Assignment: The data that follows is to be given again, exactly as written.

•••••

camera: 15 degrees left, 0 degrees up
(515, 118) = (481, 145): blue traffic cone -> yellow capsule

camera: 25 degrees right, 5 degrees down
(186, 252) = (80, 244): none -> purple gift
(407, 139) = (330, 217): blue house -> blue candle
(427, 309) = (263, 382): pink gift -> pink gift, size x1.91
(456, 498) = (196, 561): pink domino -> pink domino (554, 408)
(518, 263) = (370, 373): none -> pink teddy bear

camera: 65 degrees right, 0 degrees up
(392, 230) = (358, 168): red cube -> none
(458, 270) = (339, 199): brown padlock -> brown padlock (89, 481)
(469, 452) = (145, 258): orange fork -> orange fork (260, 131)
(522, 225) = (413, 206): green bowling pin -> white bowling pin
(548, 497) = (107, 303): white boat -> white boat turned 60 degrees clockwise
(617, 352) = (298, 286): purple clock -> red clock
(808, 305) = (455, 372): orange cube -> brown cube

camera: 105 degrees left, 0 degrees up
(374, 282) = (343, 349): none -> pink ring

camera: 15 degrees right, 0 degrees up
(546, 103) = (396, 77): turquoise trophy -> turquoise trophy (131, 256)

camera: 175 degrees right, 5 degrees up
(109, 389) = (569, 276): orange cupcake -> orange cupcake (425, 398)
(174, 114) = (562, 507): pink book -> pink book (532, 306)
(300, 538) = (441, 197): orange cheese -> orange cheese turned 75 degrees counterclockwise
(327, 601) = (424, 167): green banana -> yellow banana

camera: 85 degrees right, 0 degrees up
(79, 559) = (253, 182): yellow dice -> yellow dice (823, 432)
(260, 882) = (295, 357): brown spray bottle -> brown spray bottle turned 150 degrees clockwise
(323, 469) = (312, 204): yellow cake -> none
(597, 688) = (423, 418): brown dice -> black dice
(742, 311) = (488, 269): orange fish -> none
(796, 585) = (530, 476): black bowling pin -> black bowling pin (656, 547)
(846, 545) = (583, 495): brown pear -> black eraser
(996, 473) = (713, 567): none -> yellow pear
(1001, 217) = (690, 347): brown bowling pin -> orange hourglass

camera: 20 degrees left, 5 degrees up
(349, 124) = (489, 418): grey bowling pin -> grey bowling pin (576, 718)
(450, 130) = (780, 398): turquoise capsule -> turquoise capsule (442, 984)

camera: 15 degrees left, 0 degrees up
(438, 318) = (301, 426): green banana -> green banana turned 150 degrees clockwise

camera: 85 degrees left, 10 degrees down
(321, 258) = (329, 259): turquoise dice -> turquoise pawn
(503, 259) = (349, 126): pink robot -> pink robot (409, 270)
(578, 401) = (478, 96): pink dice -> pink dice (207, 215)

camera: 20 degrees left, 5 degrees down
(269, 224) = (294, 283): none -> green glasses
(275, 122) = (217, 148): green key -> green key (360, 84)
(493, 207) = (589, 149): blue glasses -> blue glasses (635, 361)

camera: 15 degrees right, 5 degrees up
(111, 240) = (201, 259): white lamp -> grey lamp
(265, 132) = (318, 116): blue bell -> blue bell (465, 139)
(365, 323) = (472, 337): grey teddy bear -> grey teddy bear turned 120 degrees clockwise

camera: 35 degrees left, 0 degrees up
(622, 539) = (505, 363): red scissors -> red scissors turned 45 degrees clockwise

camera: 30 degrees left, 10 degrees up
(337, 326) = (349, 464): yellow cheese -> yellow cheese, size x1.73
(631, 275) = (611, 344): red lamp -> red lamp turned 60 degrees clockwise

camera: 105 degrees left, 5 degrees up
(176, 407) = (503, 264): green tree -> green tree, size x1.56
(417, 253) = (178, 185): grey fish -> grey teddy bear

•••••

Exercise output:
camera: 15 degrees left, 0 degrees up
(515, 118) = (481, 145): blue traffic cone -> yellow capsule

camera: 25 degrees right, 5 degrees down
(186, 252) = (80, 244): none -> purple gift
(407, 139) = (330, 217): blue house -> blue candle
(427, 309) = (263, 382): pink gift -> pink gift, size x1.91
(456, 498) = (196, 561): pink domino -> pink domino (554, 408)
(518, 263) = (370, 373): none -> pink teddy bear

camera: 65 degrees right, 0 degrees up
(392, 230) = (358, 168): red cube -> none
(458, 270) = (339, 199): brown padlock -> brown padlock (89, 481)
(469, 452) = (145, 258): orange fork -> orange fork (260, 131)
(522, 225) = (413, 206): green bowling pin -> white bowling pin
(548, 497) = (107, 303): white boat -> white boat turned 60 degrees clockwise
(617, 352) = (298, 286): purple clock -> red clock
(808, 305) = (455, 372): orange cube -> brown cube

camera: 105 degrees left, 0 degrees up
(374, 282) = (343, 349): none -> pink ring

camera: 15 degrees right, 0 degrees up
(546, 103) = (396, 77): turquoise trophy -> turquoise trophy (131, 256)

camera: 175 degrees right, 5 degrees up
(109, 389) = (569, 276): orange cupcake -> orange cupcake (425, 398)
(174, 114) = (562, 507): pink book -> pink book (532, 306)
(300, 538) = (441, 197): orange cheese -> orange cheese turned 75 degrees counterclockwise
(327, 601) = (424, 167): green banana -> yellow banana

camera: 85 degrees right, 0 degrees up
(79, 559) = (253, 182): yellow dice -> yellow dice (823, 432)
(260, 882) = (295, 357): brown spray bottle -> brown spray bottle turned 150 degrees clockwise
(323, 469) = (312, 204): yellow cake -> none
(597, 688) = (423, 418): brown dice -> black dice
(742, 311) = (488, 269): orange fish -> none
(796, 585) = (530, 476): black bowling pin -> black bowling pin (656, 547)
(846, 545) = (583, 495): brown pear -> black eraser
(996, 473) = (713, 567): none -> yellow pear
(1001, 217) = (690, 347): brown bowling pin -> orange hourglass

camera: 20 degrees left, 5 degrees up
(349, 124) = (489, 418): grey bowling pin -> grey bowling pin (576, 718)
(450, 130) = (780, 398): turquoise capsule -> turquoise capsule (442, 984)

camera: 15 degrees left, 0 degrees up
(438, 318) = (301, 426): green banana -> green banana turned 150 degrees clockwise

camera: 85 degrees left, 10 degrees down
(321, 258) = (329, 259): turquoise dice -> turquoise pawn
(503, 259) = (349, 126): pink robot -> pink robot (409, 270)
(578, 401) = (478, 96): pink dice -> pink dice (207, 215)

camera: 20 degrees left, 5 degrees down
(269, 224) = (294, 283): none -> green glasses
(275, 122) = (217, 148): green key -> green key (360, 84)
(493, 207) = (589, 149): blue glasses -> blue glasses (635, 361)

camera: 15 degrees right, 5 degrees up
(111, 240) = (201, 259): white lamp -> grey lamp
(265, 132) = (318, 116): blue bell -> blue bell (465, 139)
(365, 323) = (472, 337): grey teddy bear -> grey teddy bear turned 120 degrees clockwise

camera: 35 degrees left, 0 degrees up
(622, 539) = (505, 363): red scissors -> red scissors turned 45 degrees clockwise

camera: 30 degrees left, 10 degrees up
(337, 326) = (349, 464): yellow cheese -> yellow cheese, size x1.73
(631, 275) = (611, 344): red lamp -> red lamp turned 60 degrees clockwise

camera: 105 degrees left, 5 degrees up
(176, 407) = (503, 264): green tree -> green tree, size x1.56
(417, 253) = (178, 185): grey fish -> grey teddy bear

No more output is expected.